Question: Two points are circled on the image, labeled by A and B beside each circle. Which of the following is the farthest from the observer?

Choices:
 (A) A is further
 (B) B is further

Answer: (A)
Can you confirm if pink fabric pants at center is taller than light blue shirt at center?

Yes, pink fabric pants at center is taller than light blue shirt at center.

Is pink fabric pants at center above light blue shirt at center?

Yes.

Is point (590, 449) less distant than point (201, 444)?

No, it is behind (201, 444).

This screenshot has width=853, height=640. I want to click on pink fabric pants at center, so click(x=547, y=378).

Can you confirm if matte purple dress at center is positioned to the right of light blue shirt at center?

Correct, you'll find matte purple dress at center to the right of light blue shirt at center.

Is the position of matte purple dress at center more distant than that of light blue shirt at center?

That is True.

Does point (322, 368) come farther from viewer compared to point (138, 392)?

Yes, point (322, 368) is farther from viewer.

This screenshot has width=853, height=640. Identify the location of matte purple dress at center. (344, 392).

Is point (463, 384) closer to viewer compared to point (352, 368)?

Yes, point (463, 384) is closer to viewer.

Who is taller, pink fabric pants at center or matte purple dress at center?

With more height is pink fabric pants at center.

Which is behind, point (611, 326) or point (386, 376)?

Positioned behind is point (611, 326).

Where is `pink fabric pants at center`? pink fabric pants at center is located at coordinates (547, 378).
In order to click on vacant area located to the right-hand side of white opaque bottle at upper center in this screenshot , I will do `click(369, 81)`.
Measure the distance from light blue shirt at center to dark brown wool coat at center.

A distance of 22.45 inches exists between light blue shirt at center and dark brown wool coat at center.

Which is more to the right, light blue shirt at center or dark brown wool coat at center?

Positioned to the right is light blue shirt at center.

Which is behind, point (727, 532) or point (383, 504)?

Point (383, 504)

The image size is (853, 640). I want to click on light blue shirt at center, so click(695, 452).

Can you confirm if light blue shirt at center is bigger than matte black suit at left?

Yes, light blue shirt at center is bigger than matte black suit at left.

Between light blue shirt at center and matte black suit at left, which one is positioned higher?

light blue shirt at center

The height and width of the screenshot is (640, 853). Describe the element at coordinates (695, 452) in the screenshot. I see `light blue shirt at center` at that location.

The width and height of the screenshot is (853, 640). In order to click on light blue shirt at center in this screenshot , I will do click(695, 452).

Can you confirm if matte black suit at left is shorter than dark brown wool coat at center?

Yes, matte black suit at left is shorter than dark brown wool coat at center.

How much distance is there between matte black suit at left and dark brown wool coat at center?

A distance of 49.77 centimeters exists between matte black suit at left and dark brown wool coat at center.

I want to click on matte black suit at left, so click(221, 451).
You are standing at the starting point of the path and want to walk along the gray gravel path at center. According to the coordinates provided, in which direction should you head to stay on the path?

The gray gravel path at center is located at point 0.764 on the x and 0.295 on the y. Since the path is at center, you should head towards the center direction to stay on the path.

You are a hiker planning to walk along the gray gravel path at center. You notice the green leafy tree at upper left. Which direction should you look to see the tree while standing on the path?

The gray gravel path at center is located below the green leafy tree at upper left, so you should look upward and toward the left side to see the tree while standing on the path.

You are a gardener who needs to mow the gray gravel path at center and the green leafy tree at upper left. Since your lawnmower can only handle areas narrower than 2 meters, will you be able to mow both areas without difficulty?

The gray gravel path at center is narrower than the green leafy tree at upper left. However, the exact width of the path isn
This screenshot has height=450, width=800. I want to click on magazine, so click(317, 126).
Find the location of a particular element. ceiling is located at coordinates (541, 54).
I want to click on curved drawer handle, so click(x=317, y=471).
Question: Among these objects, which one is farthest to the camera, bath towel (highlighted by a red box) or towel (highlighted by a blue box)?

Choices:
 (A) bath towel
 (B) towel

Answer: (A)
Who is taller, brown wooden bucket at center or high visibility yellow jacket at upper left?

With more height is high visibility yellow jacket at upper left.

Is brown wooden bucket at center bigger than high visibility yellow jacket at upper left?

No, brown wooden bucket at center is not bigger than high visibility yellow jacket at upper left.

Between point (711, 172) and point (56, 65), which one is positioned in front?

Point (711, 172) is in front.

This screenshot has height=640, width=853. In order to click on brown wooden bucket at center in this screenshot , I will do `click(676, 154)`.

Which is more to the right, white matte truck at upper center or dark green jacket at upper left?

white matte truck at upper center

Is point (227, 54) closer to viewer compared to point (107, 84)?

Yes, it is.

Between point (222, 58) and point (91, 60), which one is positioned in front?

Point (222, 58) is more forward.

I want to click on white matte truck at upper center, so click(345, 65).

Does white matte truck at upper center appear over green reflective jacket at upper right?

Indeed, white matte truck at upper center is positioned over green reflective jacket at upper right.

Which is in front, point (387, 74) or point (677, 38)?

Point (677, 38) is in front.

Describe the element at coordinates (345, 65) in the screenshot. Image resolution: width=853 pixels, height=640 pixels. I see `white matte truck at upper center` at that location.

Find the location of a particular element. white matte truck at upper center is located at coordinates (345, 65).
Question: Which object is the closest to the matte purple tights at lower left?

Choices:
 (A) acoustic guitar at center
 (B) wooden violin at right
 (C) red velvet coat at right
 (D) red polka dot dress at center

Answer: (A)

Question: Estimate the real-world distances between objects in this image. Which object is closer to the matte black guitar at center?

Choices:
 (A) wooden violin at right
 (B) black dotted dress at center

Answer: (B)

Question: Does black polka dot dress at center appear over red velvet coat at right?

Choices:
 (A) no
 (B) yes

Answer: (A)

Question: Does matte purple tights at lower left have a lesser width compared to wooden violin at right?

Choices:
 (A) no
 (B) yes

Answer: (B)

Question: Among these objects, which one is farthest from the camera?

++++

WHAT THE TASK ASKS: Reproduce the rows from their beginning through the line containing "Which is behind, point (611, 326)", switching every occurrence of "matte purple dress" to "purple wool dress" and keeping everything else unchanged.

OUTPUT:
Question: Two points are circled on the image, labeled by A and B beside each circle. Which of the following is the farthest from the observer?

Choices:
 (A) A is further
 (B) B is further

Answer: (A)
Can you confirm if pink fabric pants at center is taller than light blue shirt at center?

Yes, pink fabric pants at center is taller than light blue shirt at center.

Is pink fabric pants at center above light blue shirt at center?

Yes.

Is point (590, 449) less distant than point (201, 444)?

No, it is behind (201, 444).

This screenshot has width=853, height=640. I want to click on pink fabric pants at center, so click(x=547, y=378).

Can you confirm if purple wool dress at center is positioned to the right of light blue shirt at center?

Correct, you'll find purple wool dress at center to the right of light blue shirt at center.

Is the position of purple wool dress at center more distant than that of light blue shirt at center?

That is True.

Does point (322, 368) come farther from viewer compared to point (138, 392)?

Yes, point (322, 368) is farther from viewer.

This screenshot has width=853, height=640. Identify the location of purple wool dress at center. (344, 392).

Is point (463, 384) closer to viewer compared to point (352, 368)?

Yes, point (463, 384) is closer to viewer.

Who is taller, pink fabric pants at center or purple wool dress at center?

With more height is pink fabric pants at center.

Which is behind, point (611, 326) or point (386, 376)?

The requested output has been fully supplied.